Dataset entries
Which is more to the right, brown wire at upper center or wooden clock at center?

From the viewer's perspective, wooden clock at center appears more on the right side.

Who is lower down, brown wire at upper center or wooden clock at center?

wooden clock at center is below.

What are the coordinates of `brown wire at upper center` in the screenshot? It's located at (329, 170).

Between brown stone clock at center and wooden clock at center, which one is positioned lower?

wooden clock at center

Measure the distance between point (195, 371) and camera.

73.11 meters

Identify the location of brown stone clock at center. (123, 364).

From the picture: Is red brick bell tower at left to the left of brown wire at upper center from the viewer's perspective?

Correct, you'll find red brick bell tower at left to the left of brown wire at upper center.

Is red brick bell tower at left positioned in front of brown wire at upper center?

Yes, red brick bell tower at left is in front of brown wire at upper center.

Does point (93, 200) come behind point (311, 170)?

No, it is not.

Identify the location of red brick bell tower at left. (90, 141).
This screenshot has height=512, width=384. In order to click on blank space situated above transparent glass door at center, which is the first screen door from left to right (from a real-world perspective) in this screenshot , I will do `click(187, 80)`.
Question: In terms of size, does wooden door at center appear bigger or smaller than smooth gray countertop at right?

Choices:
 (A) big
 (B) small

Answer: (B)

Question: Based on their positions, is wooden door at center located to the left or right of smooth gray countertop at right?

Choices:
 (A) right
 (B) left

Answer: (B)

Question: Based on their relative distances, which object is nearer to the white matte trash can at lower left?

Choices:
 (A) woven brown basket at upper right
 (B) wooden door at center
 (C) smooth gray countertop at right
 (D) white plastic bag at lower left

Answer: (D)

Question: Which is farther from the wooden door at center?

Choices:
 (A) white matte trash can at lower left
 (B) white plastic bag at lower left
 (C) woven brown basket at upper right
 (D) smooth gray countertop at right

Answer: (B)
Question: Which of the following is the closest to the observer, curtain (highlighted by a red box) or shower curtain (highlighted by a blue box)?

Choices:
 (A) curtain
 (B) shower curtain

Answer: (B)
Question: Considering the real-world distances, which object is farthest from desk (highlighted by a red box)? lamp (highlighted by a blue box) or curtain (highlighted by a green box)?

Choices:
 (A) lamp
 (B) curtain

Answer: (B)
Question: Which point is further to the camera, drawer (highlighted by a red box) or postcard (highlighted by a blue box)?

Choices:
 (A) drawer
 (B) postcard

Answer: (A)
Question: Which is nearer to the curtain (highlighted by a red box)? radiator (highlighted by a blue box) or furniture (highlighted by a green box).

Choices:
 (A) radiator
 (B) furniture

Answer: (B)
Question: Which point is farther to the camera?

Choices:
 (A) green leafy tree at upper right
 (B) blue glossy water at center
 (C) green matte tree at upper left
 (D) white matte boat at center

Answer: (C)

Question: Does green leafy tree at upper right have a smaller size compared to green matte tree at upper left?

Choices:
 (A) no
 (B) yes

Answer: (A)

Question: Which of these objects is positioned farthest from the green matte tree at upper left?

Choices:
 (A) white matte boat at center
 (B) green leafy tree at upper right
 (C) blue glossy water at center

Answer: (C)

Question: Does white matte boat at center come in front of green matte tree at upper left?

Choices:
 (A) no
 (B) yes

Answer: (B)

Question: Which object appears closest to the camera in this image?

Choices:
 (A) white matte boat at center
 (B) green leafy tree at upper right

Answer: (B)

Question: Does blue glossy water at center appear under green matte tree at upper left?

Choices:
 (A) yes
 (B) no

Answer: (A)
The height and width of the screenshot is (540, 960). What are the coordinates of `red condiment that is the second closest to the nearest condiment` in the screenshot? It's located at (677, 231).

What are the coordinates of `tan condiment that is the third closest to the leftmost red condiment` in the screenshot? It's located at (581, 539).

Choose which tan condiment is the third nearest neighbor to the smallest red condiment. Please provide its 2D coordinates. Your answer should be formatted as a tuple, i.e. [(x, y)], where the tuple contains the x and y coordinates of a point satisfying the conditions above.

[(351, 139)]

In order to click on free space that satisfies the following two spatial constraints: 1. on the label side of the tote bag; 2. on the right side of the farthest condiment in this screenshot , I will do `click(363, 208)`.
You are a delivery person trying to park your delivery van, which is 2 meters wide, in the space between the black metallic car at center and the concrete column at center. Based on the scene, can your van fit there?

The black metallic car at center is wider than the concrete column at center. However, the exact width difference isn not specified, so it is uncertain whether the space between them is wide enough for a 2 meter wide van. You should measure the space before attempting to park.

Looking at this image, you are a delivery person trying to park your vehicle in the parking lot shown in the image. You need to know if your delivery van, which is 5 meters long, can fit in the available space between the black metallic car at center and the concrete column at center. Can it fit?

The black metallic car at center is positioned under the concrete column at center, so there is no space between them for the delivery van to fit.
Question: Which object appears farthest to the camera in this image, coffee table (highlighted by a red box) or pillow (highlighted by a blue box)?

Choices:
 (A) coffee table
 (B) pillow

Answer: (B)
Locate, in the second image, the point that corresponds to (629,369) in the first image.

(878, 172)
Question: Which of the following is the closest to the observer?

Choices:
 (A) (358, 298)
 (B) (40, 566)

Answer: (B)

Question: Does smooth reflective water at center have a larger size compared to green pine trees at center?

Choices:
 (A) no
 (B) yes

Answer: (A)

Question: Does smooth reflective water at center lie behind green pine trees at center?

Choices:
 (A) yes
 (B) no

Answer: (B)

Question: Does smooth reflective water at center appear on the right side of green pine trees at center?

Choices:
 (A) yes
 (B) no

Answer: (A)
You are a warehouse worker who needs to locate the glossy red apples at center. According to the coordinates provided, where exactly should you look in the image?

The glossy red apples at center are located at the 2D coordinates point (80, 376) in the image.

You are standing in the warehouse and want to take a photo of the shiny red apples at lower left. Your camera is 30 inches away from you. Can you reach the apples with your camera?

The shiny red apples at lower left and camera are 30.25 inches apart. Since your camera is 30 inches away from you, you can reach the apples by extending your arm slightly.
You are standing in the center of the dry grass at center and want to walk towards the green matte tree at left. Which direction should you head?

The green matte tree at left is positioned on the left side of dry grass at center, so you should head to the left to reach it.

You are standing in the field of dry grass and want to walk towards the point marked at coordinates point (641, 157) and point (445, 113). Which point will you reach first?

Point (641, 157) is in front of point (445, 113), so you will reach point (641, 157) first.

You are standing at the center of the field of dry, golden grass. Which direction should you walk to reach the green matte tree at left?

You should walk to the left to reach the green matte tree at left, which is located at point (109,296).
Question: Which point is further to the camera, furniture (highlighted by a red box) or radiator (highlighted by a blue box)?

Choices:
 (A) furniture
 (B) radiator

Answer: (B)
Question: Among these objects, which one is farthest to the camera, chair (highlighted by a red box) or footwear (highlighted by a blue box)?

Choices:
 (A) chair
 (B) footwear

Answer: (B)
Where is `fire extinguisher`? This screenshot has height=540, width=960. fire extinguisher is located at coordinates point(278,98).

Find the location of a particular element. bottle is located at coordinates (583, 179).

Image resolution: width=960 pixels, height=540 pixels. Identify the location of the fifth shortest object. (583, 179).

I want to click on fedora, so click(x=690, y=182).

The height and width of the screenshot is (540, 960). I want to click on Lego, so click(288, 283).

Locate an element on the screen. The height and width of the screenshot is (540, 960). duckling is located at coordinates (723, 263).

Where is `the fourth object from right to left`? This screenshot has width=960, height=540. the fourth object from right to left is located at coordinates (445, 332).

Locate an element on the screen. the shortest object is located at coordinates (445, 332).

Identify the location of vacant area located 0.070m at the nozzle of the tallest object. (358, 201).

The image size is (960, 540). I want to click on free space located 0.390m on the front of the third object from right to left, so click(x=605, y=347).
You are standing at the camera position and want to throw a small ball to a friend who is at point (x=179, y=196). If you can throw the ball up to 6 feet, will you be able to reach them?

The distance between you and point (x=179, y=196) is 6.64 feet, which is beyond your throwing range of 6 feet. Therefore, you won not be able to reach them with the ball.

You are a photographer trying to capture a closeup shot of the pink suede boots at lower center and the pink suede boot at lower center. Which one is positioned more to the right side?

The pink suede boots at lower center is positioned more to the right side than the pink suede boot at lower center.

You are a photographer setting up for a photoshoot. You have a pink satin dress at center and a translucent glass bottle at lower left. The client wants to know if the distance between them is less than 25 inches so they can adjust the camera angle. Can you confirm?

# [Problem requirements]
Repeat the lines of the data from the line containing "Point (641, 157) is" through the line containing "You are standing at the center", including both of those lines.

# [Written answer]
Point (641, 157) is in front of point (445, 113), so you will reach point (641, 157) first.

You are standing at the center of the field of dry, golden grass. Which direction should you walk to reach the green matte tree at left?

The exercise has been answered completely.